- [Task statement]
Everything in the listing must be repeated word for word.
--- Data for analysis ---
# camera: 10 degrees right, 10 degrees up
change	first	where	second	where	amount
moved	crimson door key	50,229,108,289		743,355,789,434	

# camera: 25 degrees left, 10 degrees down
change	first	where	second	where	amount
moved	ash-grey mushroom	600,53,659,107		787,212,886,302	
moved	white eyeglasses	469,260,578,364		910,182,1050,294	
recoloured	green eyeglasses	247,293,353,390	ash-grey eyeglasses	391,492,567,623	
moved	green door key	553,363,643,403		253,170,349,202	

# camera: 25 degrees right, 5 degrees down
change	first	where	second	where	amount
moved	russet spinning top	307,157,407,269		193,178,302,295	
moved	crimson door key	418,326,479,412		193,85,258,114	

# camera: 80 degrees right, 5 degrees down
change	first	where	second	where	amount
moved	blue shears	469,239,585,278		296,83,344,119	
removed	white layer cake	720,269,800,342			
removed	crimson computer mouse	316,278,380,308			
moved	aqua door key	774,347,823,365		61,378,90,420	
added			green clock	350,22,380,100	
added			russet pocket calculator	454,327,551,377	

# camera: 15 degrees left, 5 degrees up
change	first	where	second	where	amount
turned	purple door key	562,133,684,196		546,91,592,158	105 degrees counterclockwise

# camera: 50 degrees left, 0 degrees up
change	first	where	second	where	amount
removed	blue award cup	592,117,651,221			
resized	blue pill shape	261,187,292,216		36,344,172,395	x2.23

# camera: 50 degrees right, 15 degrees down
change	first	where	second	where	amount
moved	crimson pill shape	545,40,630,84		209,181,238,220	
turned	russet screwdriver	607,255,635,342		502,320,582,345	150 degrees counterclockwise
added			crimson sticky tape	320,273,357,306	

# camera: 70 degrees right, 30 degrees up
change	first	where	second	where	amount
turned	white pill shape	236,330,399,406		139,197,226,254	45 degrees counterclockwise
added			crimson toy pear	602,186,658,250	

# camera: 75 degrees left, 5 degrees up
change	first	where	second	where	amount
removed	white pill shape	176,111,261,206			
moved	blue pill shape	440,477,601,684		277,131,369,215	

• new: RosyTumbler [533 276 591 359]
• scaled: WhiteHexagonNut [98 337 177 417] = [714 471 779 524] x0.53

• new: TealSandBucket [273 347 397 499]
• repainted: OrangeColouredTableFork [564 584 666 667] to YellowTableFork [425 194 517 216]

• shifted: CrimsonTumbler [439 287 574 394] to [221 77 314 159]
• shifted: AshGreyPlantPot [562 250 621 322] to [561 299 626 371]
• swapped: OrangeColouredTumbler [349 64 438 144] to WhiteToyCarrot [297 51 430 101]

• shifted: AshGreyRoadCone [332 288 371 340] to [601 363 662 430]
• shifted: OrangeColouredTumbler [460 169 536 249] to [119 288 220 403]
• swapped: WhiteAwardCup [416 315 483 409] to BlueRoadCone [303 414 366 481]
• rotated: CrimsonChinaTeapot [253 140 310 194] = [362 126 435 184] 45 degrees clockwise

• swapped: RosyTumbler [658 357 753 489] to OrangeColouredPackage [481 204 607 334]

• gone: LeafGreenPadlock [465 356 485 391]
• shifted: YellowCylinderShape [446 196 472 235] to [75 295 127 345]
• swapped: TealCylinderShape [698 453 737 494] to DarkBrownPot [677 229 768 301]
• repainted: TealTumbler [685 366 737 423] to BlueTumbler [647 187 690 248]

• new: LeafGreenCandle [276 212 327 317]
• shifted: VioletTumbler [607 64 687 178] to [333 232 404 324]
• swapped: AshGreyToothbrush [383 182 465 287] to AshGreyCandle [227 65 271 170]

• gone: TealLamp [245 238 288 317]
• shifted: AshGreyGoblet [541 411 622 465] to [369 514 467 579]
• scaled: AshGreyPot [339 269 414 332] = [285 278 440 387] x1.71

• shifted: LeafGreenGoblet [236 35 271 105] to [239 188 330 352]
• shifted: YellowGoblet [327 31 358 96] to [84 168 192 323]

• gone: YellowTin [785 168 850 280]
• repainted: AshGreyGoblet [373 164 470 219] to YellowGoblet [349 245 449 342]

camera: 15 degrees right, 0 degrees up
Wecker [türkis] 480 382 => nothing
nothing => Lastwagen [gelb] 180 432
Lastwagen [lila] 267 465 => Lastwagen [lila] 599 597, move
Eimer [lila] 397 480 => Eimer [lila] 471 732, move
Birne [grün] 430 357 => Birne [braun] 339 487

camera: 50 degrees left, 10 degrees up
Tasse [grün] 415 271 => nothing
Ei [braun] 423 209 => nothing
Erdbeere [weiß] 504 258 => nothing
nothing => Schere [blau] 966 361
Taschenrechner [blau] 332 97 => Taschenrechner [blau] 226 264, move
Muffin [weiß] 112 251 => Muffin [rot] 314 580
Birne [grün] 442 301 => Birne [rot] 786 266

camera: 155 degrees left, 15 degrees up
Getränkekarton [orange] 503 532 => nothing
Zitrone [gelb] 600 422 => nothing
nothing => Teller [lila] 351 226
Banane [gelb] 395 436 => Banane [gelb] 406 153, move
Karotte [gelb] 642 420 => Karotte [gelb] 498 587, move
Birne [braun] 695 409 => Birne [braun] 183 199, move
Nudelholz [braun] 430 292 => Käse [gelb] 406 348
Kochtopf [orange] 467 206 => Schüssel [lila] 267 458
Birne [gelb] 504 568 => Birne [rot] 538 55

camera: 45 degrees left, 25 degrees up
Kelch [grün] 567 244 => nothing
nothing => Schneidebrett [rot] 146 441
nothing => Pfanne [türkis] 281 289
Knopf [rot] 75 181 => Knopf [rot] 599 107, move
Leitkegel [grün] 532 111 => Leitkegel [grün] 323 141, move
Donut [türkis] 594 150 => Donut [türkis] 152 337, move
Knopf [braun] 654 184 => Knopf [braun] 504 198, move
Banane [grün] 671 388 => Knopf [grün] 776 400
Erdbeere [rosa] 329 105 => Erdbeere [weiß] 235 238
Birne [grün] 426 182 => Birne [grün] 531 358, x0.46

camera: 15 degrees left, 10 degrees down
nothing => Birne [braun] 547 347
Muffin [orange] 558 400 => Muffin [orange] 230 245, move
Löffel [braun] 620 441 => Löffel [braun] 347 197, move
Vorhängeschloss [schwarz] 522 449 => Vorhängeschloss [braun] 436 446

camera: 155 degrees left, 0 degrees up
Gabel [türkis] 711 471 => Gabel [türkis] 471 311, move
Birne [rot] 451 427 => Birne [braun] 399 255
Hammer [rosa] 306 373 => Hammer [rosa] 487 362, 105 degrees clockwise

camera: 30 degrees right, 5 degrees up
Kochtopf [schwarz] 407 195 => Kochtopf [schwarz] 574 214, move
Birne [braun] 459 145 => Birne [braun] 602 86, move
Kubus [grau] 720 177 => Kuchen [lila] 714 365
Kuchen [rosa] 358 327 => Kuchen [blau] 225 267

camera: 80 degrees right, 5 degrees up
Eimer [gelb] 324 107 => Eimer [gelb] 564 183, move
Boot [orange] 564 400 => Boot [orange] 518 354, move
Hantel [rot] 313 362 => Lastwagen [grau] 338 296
---
- [Task answer]
# camera: 10 degrees right, 10 degrees up
change	first	where	second	where	amount
moved	crimson door key	50,229,108,289		743,355,789,434	

# camera: 25 degrees left, 10 degrees down
change	first	where	second	where	amount
moved	ash-grey mushroom	600,53,659,107		787,212,886,302	
moved	white eyeglasses	469,260,578,364		910,182,1050,294	
recoloured	green eyeglasses	247,293,353,390	ash-grey eyeglasses	391,492,567,623	
moved	green door key	553,363,643,403		253,170,349,202	

# camera: 25 degrees right, 5 degrees down
change	first	where	second	where	amount
moved	russet spinning top	307,157,407,269		193,178,302,295	
moved	crimson door key	418,326,479,412		193,85,258,114	

# camera: 80 degrees right, 5 degrees down
change	first	where	second	where	amount
moved	blue shears	469,239,585,278		296,83,344,119	
removed	white layer cake	720,269,800,342			
removed	crimson computer mouse	316,278,380,308			
moved	aqua door key	774,347,823,365		61,378,90,420	
added			green clock	350,22,380,100	
added			russet pocket calculator	454,327,551,377	

# camera: 15 degrees left, 5 degrees up
change	first	where	second	where	amount
turned	purple door key	562,133,684,196		546,91,592,158	105 degrees counterclockwise

# camera: 50 degrees left, 0 degrees up
change	first	where	second	where	amount
removed	blue award cup	592,117,651,221			
resized	blue pill shape	261,187,292,216		36,344,172,395	x2.23

# camera: 50 degrees right, 15 degrees down
change	first	where	second	where	amount
moved	crimson pill shape	545,40,630,84		209,181,238,220	
turned	russet screwdriver	607,255,635,342		502,320,582,345	150 degrees counterclockwise
added			crimson sticky tape	320,273,357,306	

# camera: 70 degrees right, 30 degrees up
change	first	where	second	where	amount
turned	white pill shape	236,330,399,406		139,197,226,254	45 degrees counterclockwise
added			crimson toy pear	602,186,658,250	

# camera: 75 degrees left, 5 degrees up
change	first	where	second	where	amount
removed	white pill shape	176,111,261,206			
moved	blue pill shape	440,477,601,684		277,131,369,215	

• new: RosyTumbler [533 276 591 359]
• scaled: WhiteHexagonNut [98 337 177 417] = [714 471 779 524] x0.53

• new: TealSandBucket [273 347 397 499]
• repainted: OrangeColouredTableFork [564 584 666 667] to YellowTableFork [425 194 517 216]

• shifted: CrimsonTumbler [439 287 574 394] to [221 77 314 159]
• shifted: AshGreyPlantPot [562 250 621 322] to [561 299 626 371]
• swapped: OrangeColouredTumbler [349 64 438 144] to WhiteToyCarrot [297 51 430 101]

• shifted: AshGreyRoadCone [332 288 371 340] to [601 363 662 430]
• shifted: OrangeColouredTumbler [460 169 536 249] to [119 288 220 403]
• swapped: WhiteAwardCup [416 315 483 409] to BlueRoadCone [303 414 366 481]
• rotated: CrimsonChinaTeapot [253 140 310 194] = [362 126 435 184] 45 degrees clockwise

• swapped: RosyTumbler [658 357 753 489] to OrangeColouredPackage [481 204 607 334]

• gone: LeafGreenPadlock [465 356 485 391]
• shifted: YellowCylinderShape [446 196 472 235] to [75 295 127 345]
• swapped: TealCylinderShape [698 453 737 494] to DarkBrownPot [677 229 768 301]
• repainted: TealTumbler [685 366 737 423] to BlueTumbler [647 187 690 248]

• new: LeafGreenCandle [276 212 327 317]
• shifted: VioletTumbler [607 64 687 178] to [333 232 404 324]
• swapped: AshGreyToothbrush [383 182 465 287] to AshGreyCandle [227 65 271 170]

• gone: TealLamp [245 238 288 317]
• shifted: AshGreyGoblet [541 411 622 465] to [369 514 467 579]
• scaled: AshGreyPot [339 269 414 332] = [285 278 440 387] x1.71

• shifted: LeafGreenGoblet [236 35 271 105] to [239 188 330 352]
• shifted: YellowGoblet [327 31 358 96] to [84 168 192 323]

• gone: YellowTin [785 168 850 280]
• repainted: AshGreyGoblet [373 164 470 219] to YellowGoblet [349 245 449 342]

camera: 15 degrees right, 0 degrees up
Wecker [türkis] 480 382 => nothing
nothing => Lastwagen [gelb] 180 432
Lastwagen [lila] 267 465 => Lastwagen [lila] 599 597, move
Eimer [lila] 397 480 => Eimer [lila] 471 732, move
Birne [grün] 430 357 => Birne [braun] 339 487

camera: 50 degrees left, 10 degrees up
Tasse [grün] 415 271 => nothing
Ei [braun] 423 209 => nothing
Erdbeere [weiß] 504 258 => nothing
nothing => Schere [blau] 966 361
Taschenrechner [blau] 332 97 => Taschenrechner [blau] 226 264, move
Muffin [weiß] 112 251 => Muffin [rot] 314 580
Birne [grün] 442 301 => Birne [rot] 786 266

camera: 155 degrees left, 15 degrees up
Getränkekarton [orange] 503 532 => nothing
Zitrone [gelb] 600 422 => nothing
nothing => Teller [lila] 351 226
Banane [gelb] 395 436 => Banane [gelb] 406 153, move
Karotte [gelb] 642 420 => Karotte [gelb] 498 587, move
Birne [braun] 695 409 => Birne [braun] 183 199, move
Nudelholz [braun] 430 292 => Käse [gelb] 406 348
Kochtopf [orange] 467 206 => Schüssel [lila] 267 458
Birne [gelb] 504 568 => Birne [rot] 538 55

camera: 45 degrees left, 25 degrees up
Kelch [grün] 567 244 => nothing
nothing => Schneidebrett [rot] 146 441
nothing => Pfanne [türkis] 281 289
Knopf [rot] 75 181 => Knopf [rot] 599 107, move
Leitkegel [grün] 532 111 => Leitkegel [grün] 323 141, move
Donut [türkis] 594 150 => Donut [türkis] 152 337, move
Knopf [braun] 654 184 => Knopf [braun] 504 198, move
Banane [grün] 671 388 => Knopf [grün] 776 400
Erdbeere [rosa] 329 105 => Erdbeere [weiß] 235 238
Birne [grün] 426 182 => Birne [grün] 531 358, x0.46

camera: 15 degrees left, 10 degrees down
nothing => Birne [braun] 547 347
Muffin [orange] 558 400 => Muffin [orange] 230 245, move
Löffel [braun] 620 441 => Löffel [braun] 347 197, move
Vorhängeschloss [schwarz] 522 449 => Vorhängeschloss [braun] 436 446

camera: 155 degrees left, 0 degrees up
Gabel [türkis] 711 471 => Gabel [türkis] 471 311, move
Birne [rot] 451 427 => Birne [braun] 399 255
Hammer [rosa] 306 373 => Hammer [rosa] 487 362, 105 degrees clockwise

camera: 30 degrees right, 5 degrees up
Kochtopf [schwarz] 407 195 => Kochtopf [schwarz] 574 214, move
Birne [braun] 459 145 => Birne [braun] 602 86, move
Kubus [grau] 720 177 => Kuchen [lila] 714 365
Kuchen [rosa] 358 327 => Kuchen [blau] 225 267

camera: 80 degrees right, 5 degrees up
Eimer [gelb] 324 107 => Eimer [gelb] 564 183, move
Boot [orange] 564 400 => Boot [orange] 518 354, move
Hantel [rot] 313 362 => Lastwagen [grau] 338 296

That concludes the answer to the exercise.